### WORK INSTRUCTION
When you reach the line that contains "(324, 507) = (393, 198): white" in the data below, start reproducing lines exactly, and stop after the line that contains "(629, 466) = (214, 377): white".

### PROVIDED DATA
________________________________________

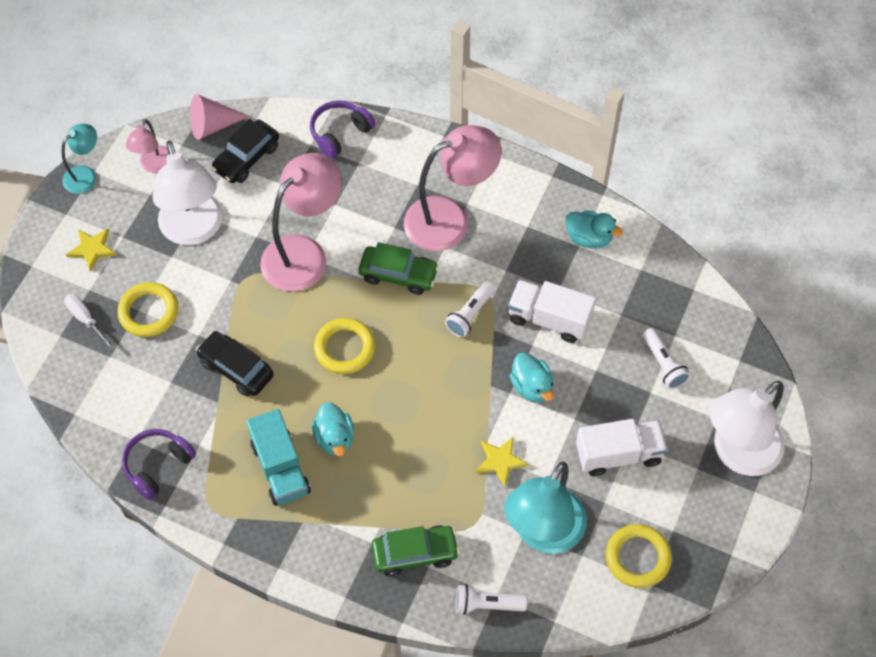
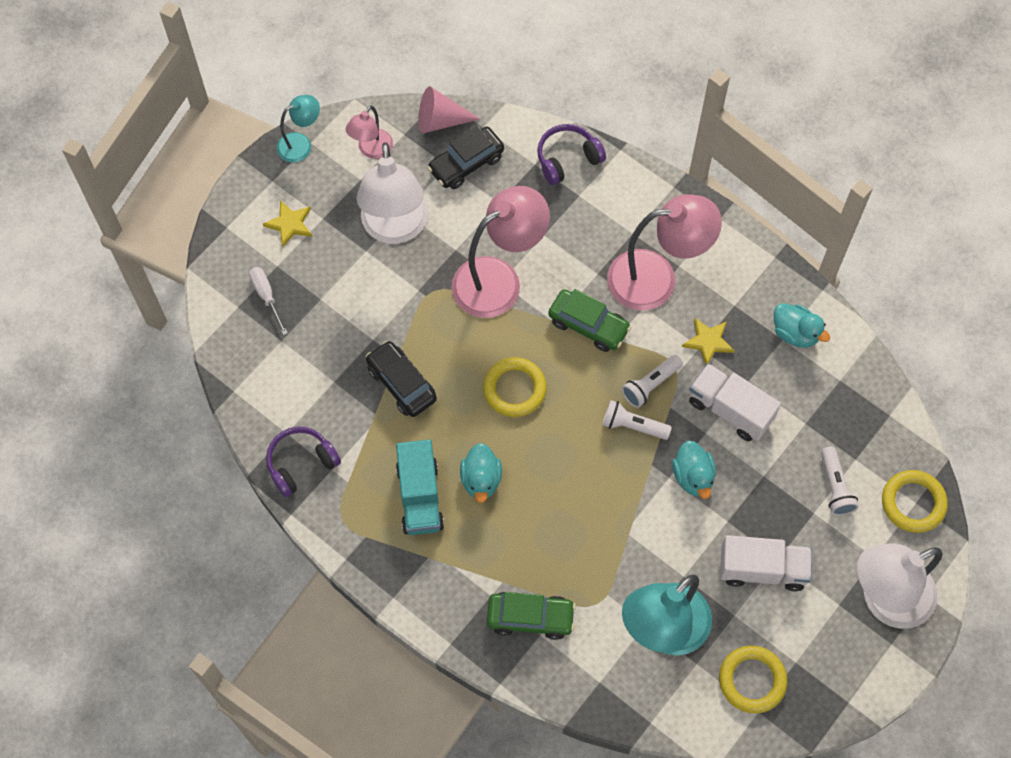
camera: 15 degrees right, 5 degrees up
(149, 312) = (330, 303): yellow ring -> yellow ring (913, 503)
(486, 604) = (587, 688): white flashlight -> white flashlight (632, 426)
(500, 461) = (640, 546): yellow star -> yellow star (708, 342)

________________________________________

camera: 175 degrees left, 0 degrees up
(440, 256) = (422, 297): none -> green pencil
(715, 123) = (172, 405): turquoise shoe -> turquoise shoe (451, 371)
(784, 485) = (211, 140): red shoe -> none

________________________________________

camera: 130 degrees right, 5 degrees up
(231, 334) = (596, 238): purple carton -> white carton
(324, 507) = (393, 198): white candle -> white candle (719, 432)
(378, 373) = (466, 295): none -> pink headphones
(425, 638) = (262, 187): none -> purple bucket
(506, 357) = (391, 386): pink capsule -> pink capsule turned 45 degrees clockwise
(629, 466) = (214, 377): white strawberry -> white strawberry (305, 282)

________________________________________

### SOLUTION
(324, 507) = (393, 198): white candle -> white candle (719, 432)
(378, 373) = (466, 295): none -> pink headphones
(425, 638) = (262, 187): none -> purple bucket
(506, 357) = (391, 386): pink capsule -> pink capsule turned 45 degrees clockwise
(629, 466) = (214, 377): white strawberry -> white strawberry (305, 282)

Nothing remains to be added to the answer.